▶
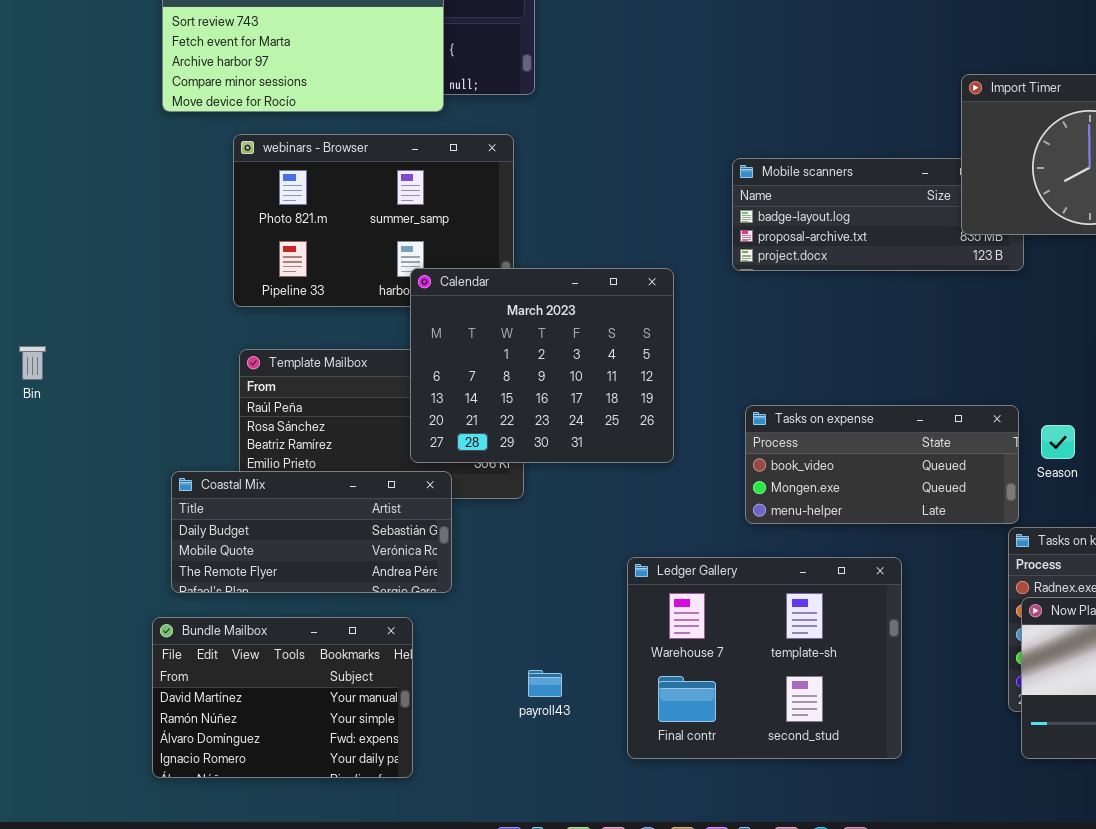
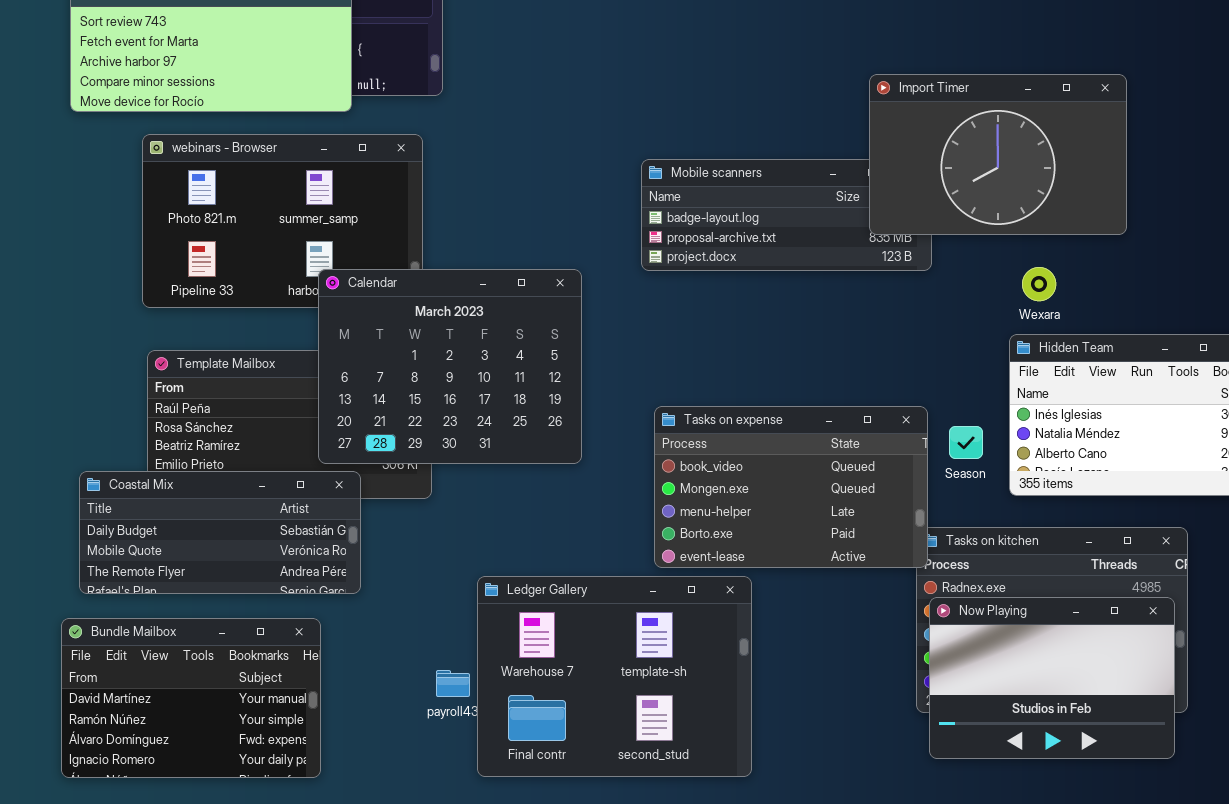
Tasks on expense: [745,405,1019,524] -> [654,406,928,568], resized
Ledger Gallery: [627,557,902,759] -> [477,576,752,777], moved

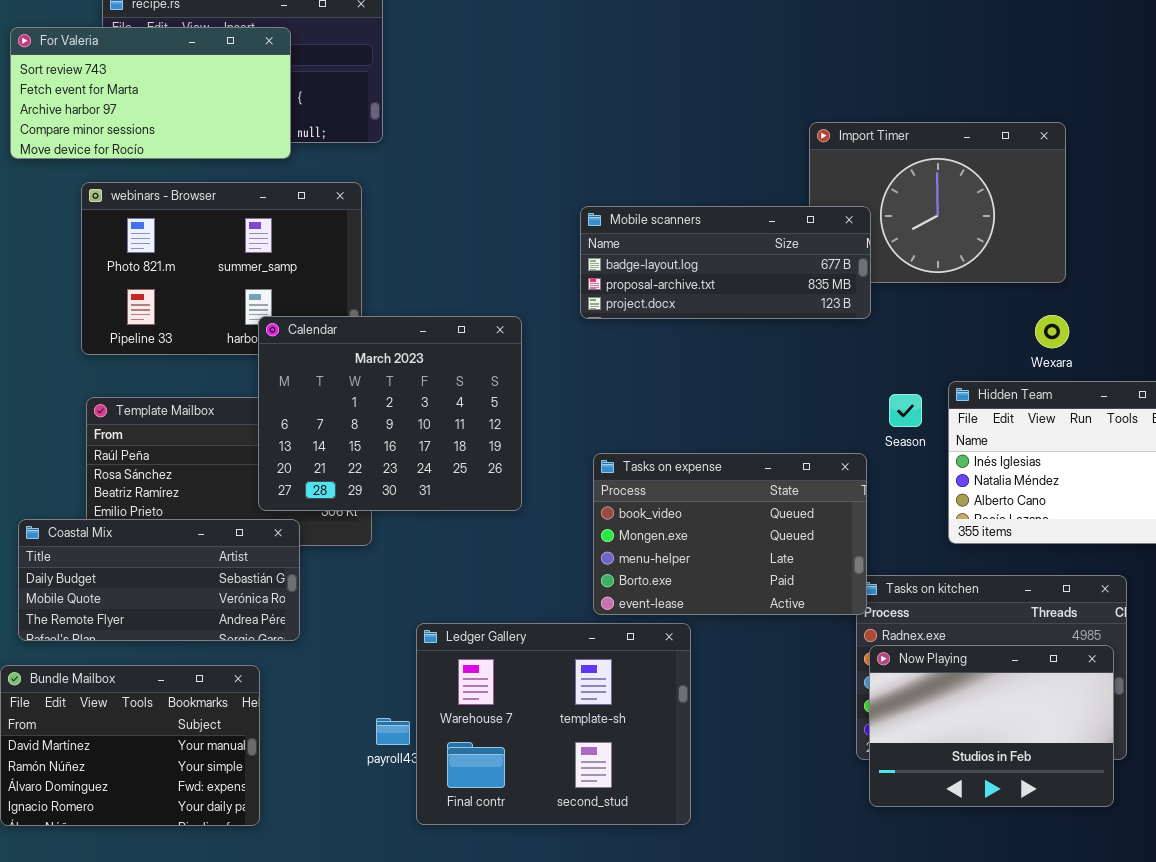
Mobile scanners: [641,159,932,271] -> [580,206,871,319], raised
Wexara: [1022,267,1056,301] -> [1035,315,1069,348], moved
Season: [949,426,983,459] -> [889,394,922,427], moved

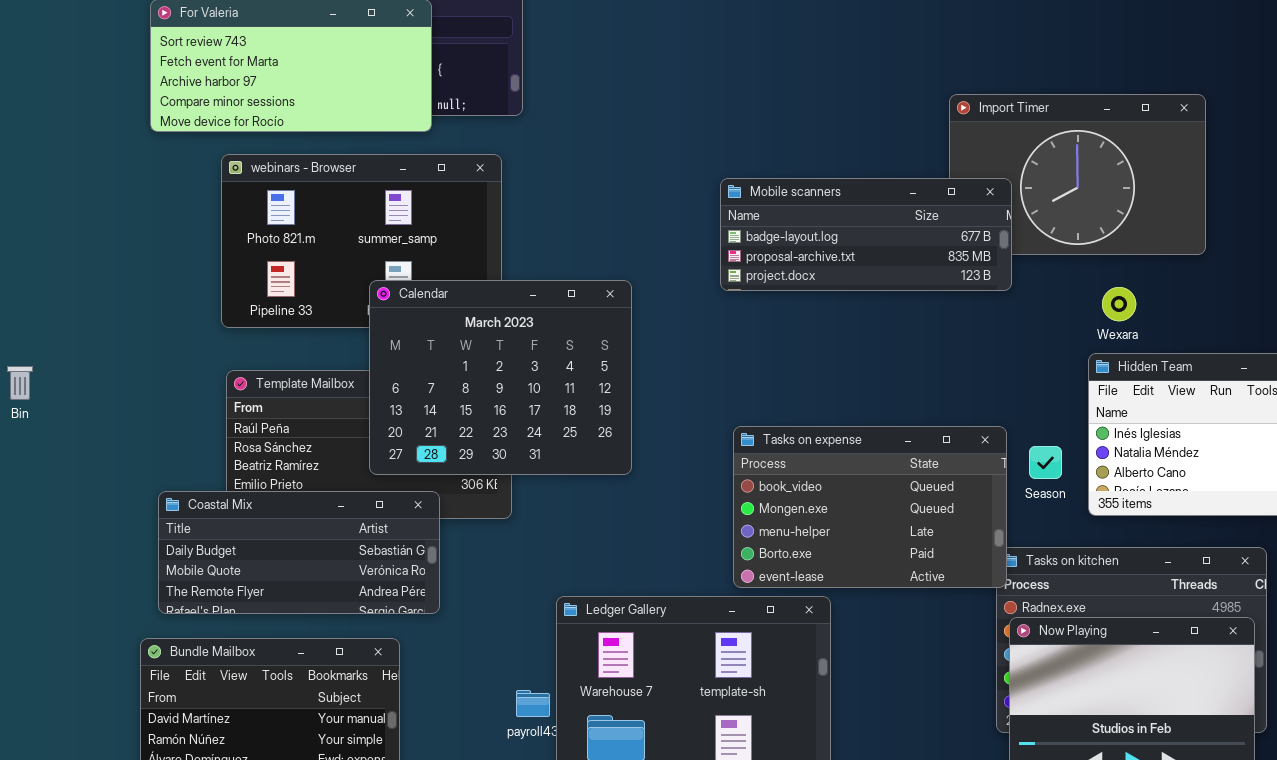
Wexara: [1035,315,1069,348] -> [1102,287,1136,321], moved
Calendar: [258,316,522,511] -> [369,280,632,475], moved
Season: [889,394,922,427] -> [1029,446,1062,479], moved

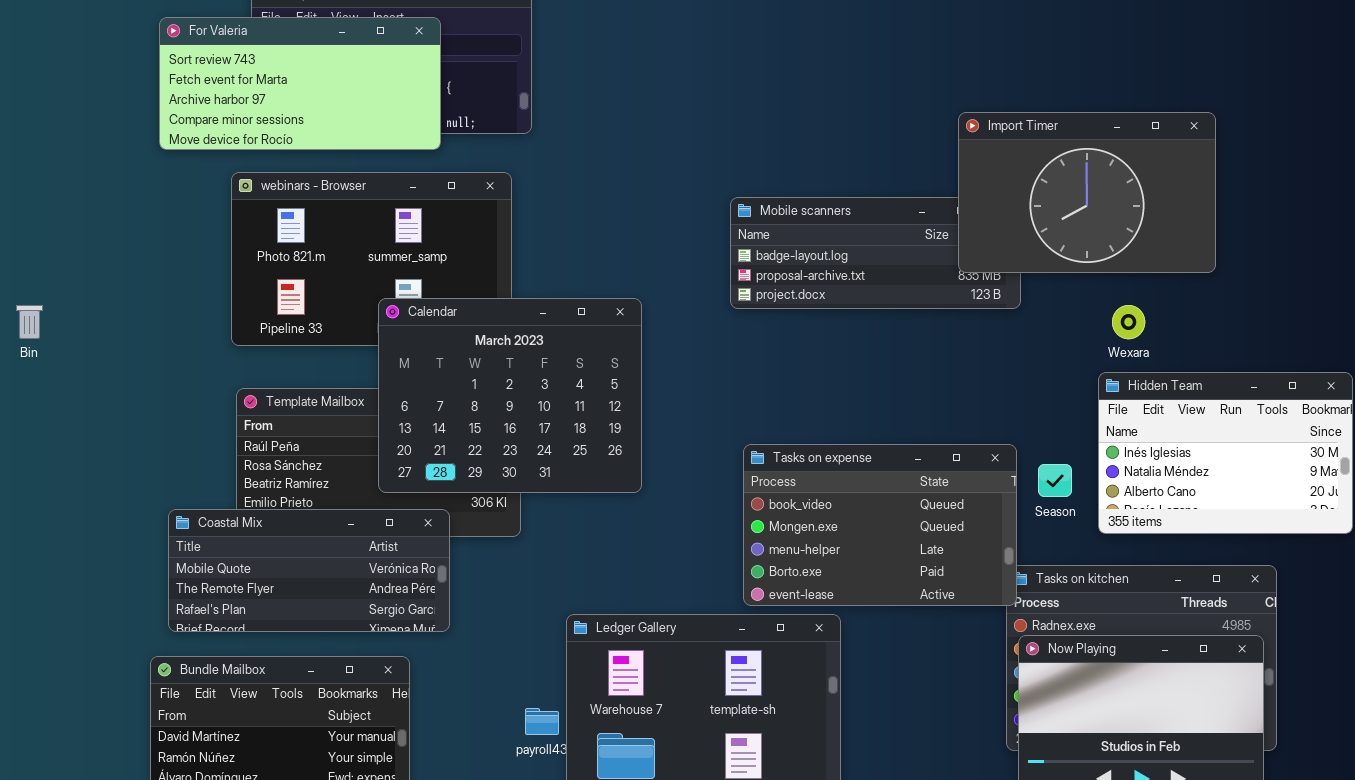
Import Timer: [949,94,1206,255] -> [958,112,1216,273], raised
Bin: [7,366,33,400] -> [16,305,43,339], moved
Coastal Mix: [158,491,440,614] -> [168,509,450,632], scrolled down 1 row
◀
Without including any picture, print every record exactly as written above.

Tasks on expense: [745,405,1019,524] -> [654,406,928,568], resized
Ledger Gallery: [627,557,902,759] -> [477,576,752,777], moved

Mobile scanners: [641,159,932,271] -> [580,206,871,319], raised
Wexara: [1022,267,1056,301] -> [1035,315,1069,348], moved
Season: [949,426,983,459] -> [889,394,922,427], moved

Wexara: [1035,315,1069,348] -> [1102,287,1136,321], moved
Calendar: [258,316,522,511] -> [369,280,632,475], moved
Season: [889,394,922,427] -> [1029,446,1062,479], moved

Import Timer: [949,94,1206,255] -> [958,112,1216,273], raised
Bin: [7,366,33,400] -> [16,305,43,339], moved
Coastal Mix: [158,491,440,614] -> [168,509,450,632], scrolled down 1 row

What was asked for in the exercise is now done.